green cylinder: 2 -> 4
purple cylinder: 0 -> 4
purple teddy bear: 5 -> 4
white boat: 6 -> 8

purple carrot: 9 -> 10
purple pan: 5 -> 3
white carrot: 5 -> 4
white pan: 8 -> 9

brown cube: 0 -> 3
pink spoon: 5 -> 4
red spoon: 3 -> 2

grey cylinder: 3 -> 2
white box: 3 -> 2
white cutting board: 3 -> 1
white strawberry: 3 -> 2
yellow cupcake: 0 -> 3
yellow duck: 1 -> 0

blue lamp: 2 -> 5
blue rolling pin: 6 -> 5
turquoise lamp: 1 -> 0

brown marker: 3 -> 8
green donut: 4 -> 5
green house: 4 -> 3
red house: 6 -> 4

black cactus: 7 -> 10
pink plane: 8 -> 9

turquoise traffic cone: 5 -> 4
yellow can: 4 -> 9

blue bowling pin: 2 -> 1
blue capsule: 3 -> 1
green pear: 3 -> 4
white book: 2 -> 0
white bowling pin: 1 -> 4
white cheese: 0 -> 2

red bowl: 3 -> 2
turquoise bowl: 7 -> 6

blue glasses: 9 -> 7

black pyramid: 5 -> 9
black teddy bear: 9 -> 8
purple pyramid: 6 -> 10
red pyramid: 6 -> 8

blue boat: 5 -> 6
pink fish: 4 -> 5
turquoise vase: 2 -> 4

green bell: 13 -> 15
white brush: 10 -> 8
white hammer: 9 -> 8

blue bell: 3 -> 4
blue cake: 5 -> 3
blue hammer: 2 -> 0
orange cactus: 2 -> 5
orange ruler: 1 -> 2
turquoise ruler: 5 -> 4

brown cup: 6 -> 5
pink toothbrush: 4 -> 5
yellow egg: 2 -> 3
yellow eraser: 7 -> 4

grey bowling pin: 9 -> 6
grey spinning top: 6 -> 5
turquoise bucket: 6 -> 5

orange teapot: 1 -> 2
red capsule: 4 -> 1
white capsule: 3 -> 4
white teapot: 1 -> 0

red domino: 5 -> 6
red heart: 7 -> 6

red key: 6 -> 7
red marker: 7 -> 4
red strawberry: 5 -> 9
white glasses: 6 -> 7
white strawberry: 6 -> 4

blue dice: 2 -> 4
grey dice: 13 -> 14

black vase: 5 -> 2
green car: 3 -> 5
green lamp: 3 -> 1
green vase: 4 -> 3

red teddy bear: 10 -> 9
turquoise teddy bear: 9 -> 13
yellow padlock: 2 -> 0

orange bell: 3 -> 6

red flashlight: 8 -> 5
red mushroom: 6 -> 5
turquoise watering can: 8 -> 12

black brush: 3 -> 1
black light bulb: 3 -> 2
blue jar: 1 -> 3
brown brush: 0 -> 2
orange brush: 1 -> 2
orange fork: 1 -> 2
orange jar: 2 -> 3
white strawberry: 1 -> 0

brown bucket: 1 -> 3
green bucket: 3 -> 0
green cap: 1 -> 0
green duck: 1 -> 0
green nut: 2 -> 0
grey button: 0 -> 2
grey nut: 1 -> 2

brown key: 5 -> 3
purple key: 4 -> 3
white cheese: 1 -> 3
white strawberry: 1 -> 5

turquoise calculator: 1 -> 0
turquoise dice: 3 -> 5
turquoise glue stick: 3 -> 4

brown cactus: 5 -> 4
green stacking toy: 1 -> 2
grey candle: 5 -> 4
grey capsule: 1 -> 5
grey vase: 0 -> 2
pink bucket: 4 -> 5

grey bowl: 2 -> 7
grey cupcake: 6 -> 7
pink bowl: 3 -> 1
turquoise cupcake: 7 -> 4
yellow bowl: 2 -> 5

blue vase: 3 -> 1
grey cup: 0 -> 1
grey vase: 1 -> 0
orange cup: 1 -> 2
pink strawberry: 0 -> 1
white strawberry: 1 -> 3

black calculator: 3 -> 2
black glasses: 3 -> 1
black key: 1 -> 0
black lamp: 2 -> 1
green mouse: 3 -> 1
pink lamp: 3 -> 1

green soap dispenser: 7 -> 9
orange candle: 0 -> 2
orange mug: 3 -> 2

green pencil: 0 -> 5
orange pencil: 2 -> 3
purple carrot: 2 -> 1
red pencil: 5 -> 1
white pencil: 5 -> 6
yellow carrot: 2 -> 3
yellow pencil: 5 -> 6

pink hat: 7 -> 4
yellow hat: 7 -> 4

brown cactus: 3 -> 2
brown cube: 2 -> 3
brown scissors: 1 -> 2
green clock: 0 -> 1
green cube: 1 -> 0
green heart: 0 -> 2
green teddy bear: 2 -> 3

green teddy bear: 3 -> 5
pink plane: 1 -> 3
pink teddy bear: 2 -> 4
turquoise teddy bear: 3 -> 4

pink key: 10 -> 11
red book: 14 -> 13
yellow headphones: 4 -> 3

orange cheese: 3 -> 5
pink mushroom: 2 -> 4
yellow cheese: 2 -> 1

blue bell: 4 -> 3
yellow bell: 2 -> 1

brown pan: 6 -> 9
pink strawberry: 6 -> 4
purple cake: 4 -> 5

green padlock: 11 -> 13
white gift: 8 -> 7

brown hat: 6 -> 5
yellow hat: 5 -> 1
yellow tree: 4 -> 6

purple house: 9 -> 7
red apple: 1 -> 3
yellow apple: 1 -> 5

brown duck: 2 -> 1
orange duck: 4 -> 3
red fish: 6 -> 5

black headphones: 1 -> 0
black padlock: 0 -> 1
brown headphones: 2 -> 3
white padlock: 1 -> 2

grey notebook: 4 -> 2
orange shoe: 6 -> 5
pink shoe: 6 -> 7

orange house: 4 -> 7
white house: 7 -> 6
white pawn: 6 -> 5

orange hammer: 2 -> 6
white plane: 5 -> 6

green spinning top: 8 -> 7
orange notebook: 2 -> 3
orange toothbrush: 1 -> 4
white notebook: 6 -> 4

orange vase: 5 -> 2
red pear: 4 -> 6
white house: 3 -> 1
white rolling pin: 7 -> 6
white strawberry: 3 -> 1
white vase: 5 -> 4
************
Every record, restated word for word, should make up your reply.

_YOUR SOLUTION_.
green cylinder: 2 -> 4
purple cylinder: 0 -> 4
purple teddy bear: 5 -> 4
white boat: 6 -> 8

purple carrot: 9 -> 10
purple pan: 5 -> 3
white carrot: 5 -> 4
white pan: 8 -> 9

brown cube: 0 -> 3
pink spoon: 5 -> 4
red spoon: 3 -> 2

grey cylinder: 3 -> 2
white box: 3 -> 2
white cutting board: 3 -> 1
white strawberry: 3 -> 2
yellow cupcake: 0 -> 3
yellow duck: 1 -> 0

blue lamp: 2 -> 5
blue rolling pin: 6 -> 5
turquoise lamp: 1 -> 0

brown marker: 3 -> 8
green donut: 4 -> 5
green house: 4 -> 3
red house: 6 -> 4

black cactus: 7 -> 10
pink plane: 8 -> 9

turquoise traffic cone: 5 -> 4
yellow can: 4 -> 9

blue bowling pin: 2 -> 1
blue capsule: 3 -> 1
green pear: 3 -> 4
white book: 2 -> 0
white bowling pin: 1 -> 4
white cheese: 0 -> 2

red bowl: 3 -> 2
turquoise bowl: 7 -> 6

blue glasses: 9 -> 7

black pyramid: 5 -> 9
black teddy bear: 9 -> 8
purple pyramid: 6 -> 10
red pyramid: 6 -> 8

blue boat: 5 -> 6
pink fish: 4 -> 5
turquoise vase: 2 -> 4

green bell: 13 -> 15
white brush: 10 -> 8
white hammer: 9 -> 8

blue bell: 3 -> 4
blue cake: 5 -> 3
blue hammer: 2 -> 0
orange cactus: 2 -> 5
orange ruler: 1 -> 2
turquoise ruler: 5 -> 4

brown cup: 6 -> 5
pink toothbrush: 4 -> 5
yellow egg: 2 -> 3
yellow eraser: 7 -> 4

grey bowling pin: 9 -> 6
grey spinning top: 6 -> 5
turquoise bucket: 6 -> 5

orange teapot: 1 -> 2
red capsule: 4 -> 1
white capsule: 3 -> 4
white teapot: 1 -> 0

red domino: 5 -> 6
red heart: 7 -> 6

red key: 6 -> 7
red marker: 7 -> 4
red strawberry: 5 -> 9
white glasses: 6 -> 7
white strawberry: 6 -> 4

blue dice: 2 -> 4
grey dice: 13 -> 14

black vase: 5 -> 2
green car: 3 -> 5
green lamp: 3 -> 1
green vase: 4 -> 3

red teddy bear: 10 -> 9
turquoise teddy bear: 9 -> 13
yellow padlock: 2 -> 0

orange bell: 3 -> 6

red flashlight: 8 -> 5
red mushroom: 6 -> 5
turquoise watering can: 8 -> 12

black brush: 3 -> 1
black light bulb: 3 -> 2
blue jar: 1 -> 3
brown brush: 0 -> 2
orange brush: 1 -> 2
orange fork: 1 -> 2
orange jar: 2 -> 3
white strawberry: 1 -> 0

brown bucket: 1 -> 3
green bucket: 3 -> 0
green cap: 1 -> 0
green duck: 1 -> 0
green nut: 2 -> 0
grey button: 0 -> 2
grey nut: 1 -> 2

brown key: 5 -> 3
purple key: 4 -> 3
white cheese: 1 -> 3
white strawberry: 1 -> 5

turquoise calculator: 1 -> 0
turquoise dice: 3 -> 5
turquoise glue stick: 3 -> 4

brown cactus: 5 -> 4
green stacking toy: 1 -> 2
grey candle: 5 -> 4
grey capsule: 1 -> 5
grey vase: 0 -> 2
pink bucket: 4 -> 5

grey bowl: 2 -> 7
grey cupcake: 6 -> 7
pink bowl: 3 -> 1
turquoise cupcake: 7 -> 4
yellow bowl: 2 -> 5

blue vase: 3 -> 1
grey cup: 0 -> 1
grey vase: 1 -> 0
orange cup: 1 -> 2
pink strawberry: 0 -> 1
white strawberry: 1 -> 3

black calculator: 3 -> 2
black glasses: 3 -> 1
black key: 1 -> 0
black lamp: 2 -> 1
green mouse: 3 -> 1
pink lamp: 3 -> 1

green soap dispenser: 7 -> 9
orange candle: 0 -> 2
orange mug: 3 -> 2

green pencil: 0 -> 5
orange pencil: 2 -> 3
purple carrot: 2 -> 1
red pencil: 5 -> 1
white pencil: 5 -> 6
yellow carrot: 2 -> 3
yellow pencil: 5 -> 6

pink hat: 7 -> 4
yellow hat: 7 -> 4

brown cactus: 3 -> 2
brown cube: 2 -> 3
brown scissors: 1 -> 2
green clock: 0 -> 1
green cube: 1 -> 0
green heart: 0 -> 2
green teddy bear: 2 -> 3

green teddy bear: 3 -> 5
pink plane: 1 -> 3
pink teddy bear: 2 -> 4
turquoise teddy bear: 3 -> 4

pink key: 10 -> 11
red book: 14 -> 13
yellow headphones: 4 -> 3

orange cheese: 3 -> 5
pink mushroom: 2 -> 4
yellow cheese: 2 -> 1

blue bell: 4 -> 3
yellow bell: 2 -> 1

brown pan: 6 -> 9
pink strawberry: 6 -> 4
purple cake: 4 -> 5

green padlock: 11 -> 13
white gift: 8 -> 7

brown hat: 6 -> 5
yellow hat: 5 -> 1
yellow tree: 4 -> 6

purple house: 9 -> 7
red apple: 1 -> 3
yellow apple: 1 -> 5

brown duck: 2 -> 1
orange duck: 4 -> 3
red fish: 6 -> 5

black headphones: 1 -> 0
black padlock: 0 -> 1
brown headphones: 2 -> 3
white padlock: 1 -> 2

grey notebook: 4 -> 2
orange shoe: 6 -> 5
pink shoe: 6 -> 7

orange house: 4 -> 7
white house: 7 -> 6
white pawn: 6 -> 5

orange hammer: 2 -> 6
white plane: 5 -> 6

green spinning top: 8 -> 7
orange notebook: 2 -> 3
orange toothbrush: 1 -> 4
white notebook: 6 -> 4

orange vase: 5 -> 2
red pear: 4 -> 6
white house: 3 -> 1
white rolling pin: 7 -> 6
white strawberry: 3 -> 1
white vase: 5 -> 4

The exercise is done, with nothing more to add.